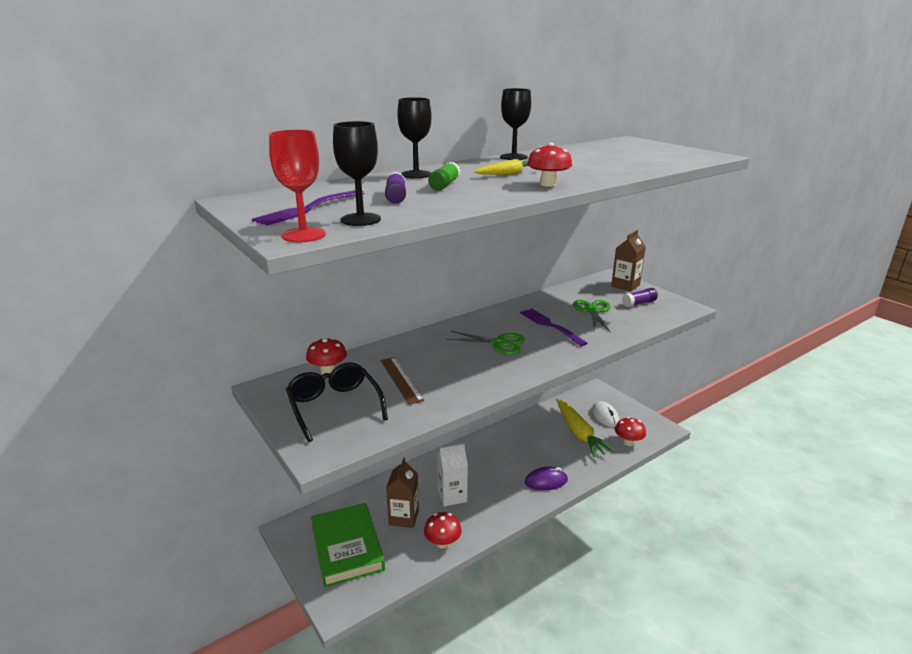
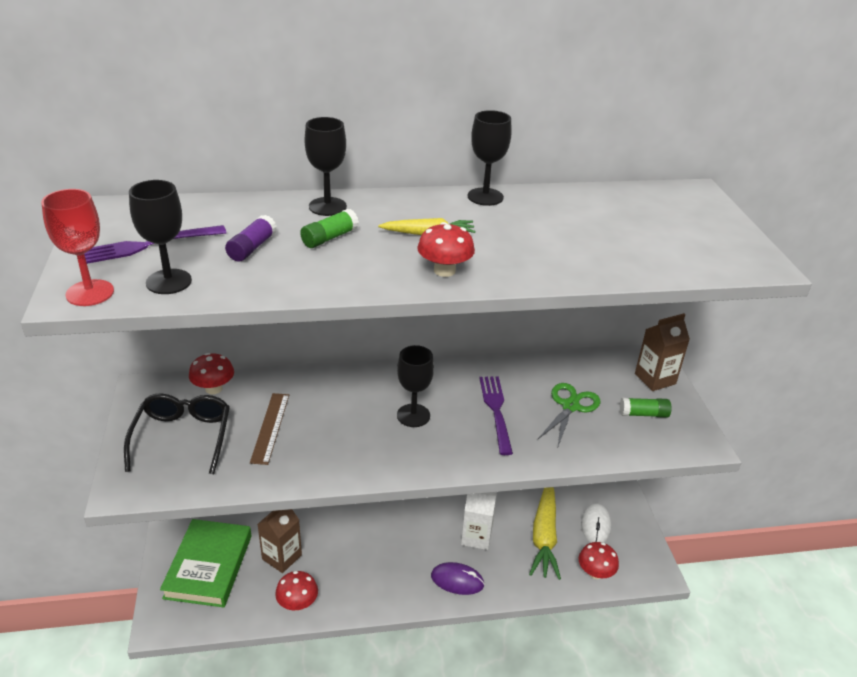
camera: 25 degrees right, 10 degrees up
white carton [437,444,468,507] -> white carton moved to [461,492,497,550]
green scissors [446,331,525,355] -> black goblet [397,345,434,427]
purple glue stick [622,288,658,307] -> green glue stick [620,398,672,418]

***

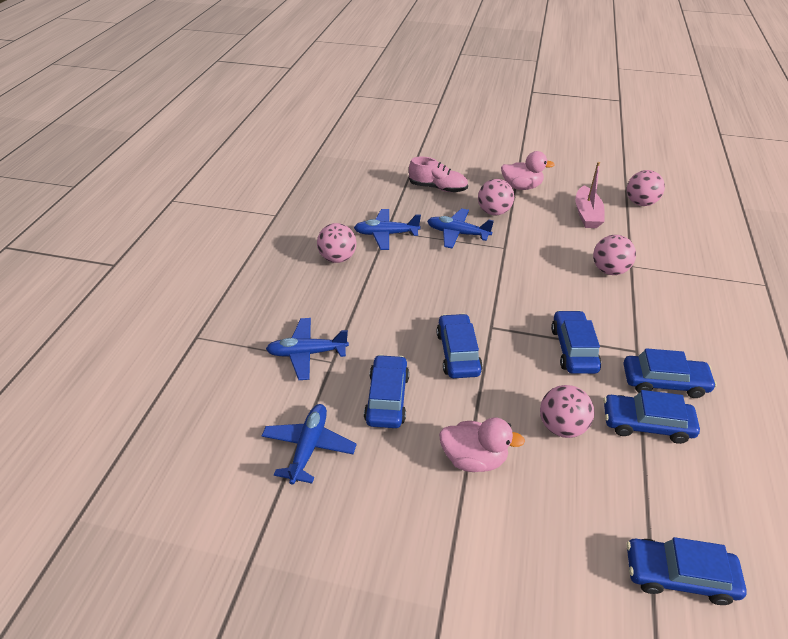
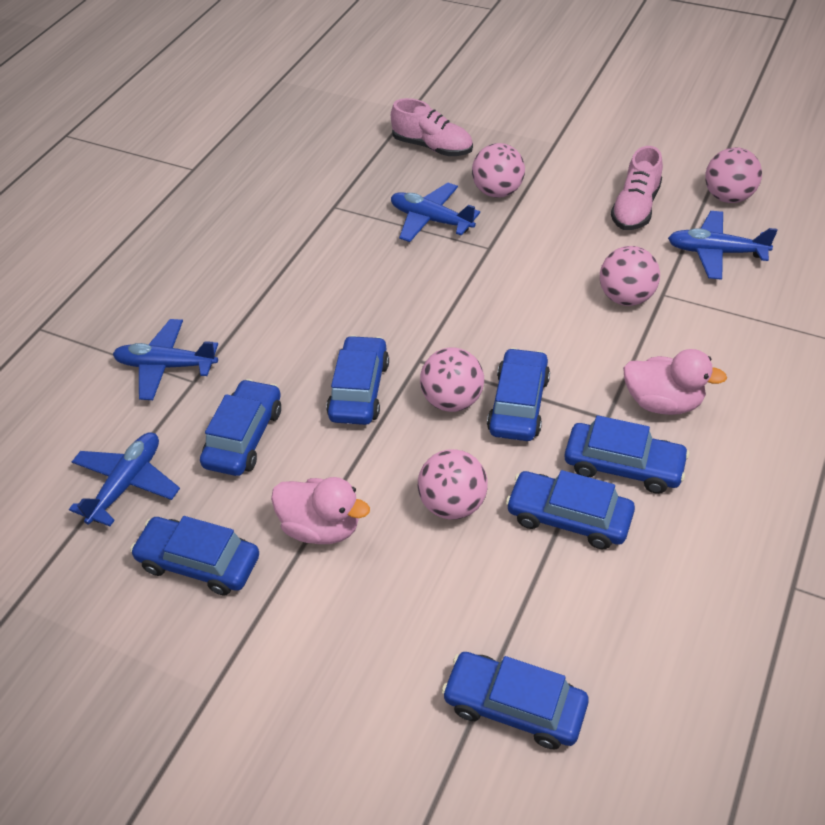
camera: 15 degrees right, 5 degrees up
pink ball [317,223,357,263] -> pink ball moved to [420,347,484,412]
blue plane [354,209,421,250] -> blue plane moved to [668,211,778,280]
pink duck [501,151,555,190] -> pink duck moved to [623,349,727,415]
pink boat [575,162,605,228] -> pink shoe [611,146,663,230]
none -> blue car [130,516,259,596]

***

> [Task directions]: Only one stretch of the data above is needed. Restate it word for word, from the line containing "pink ball [317,223,357,263]" through the line containing "none -> blue car [130,516,259,596]", both ends included.

> [Answer section]:
pink ball [317,223,357,263] -> pink ball moved to [420,347,484,412]
blue plane [354,209,421,250] -> blue plane moved to [668,211,778,280]
pink duck [501,151,555,190] -> pink duck moved to [623,349,727,415]
pink boat [575,162,605,228] -> pink shoe [611,146,663,230]
none -> blue car [130,516,259,596]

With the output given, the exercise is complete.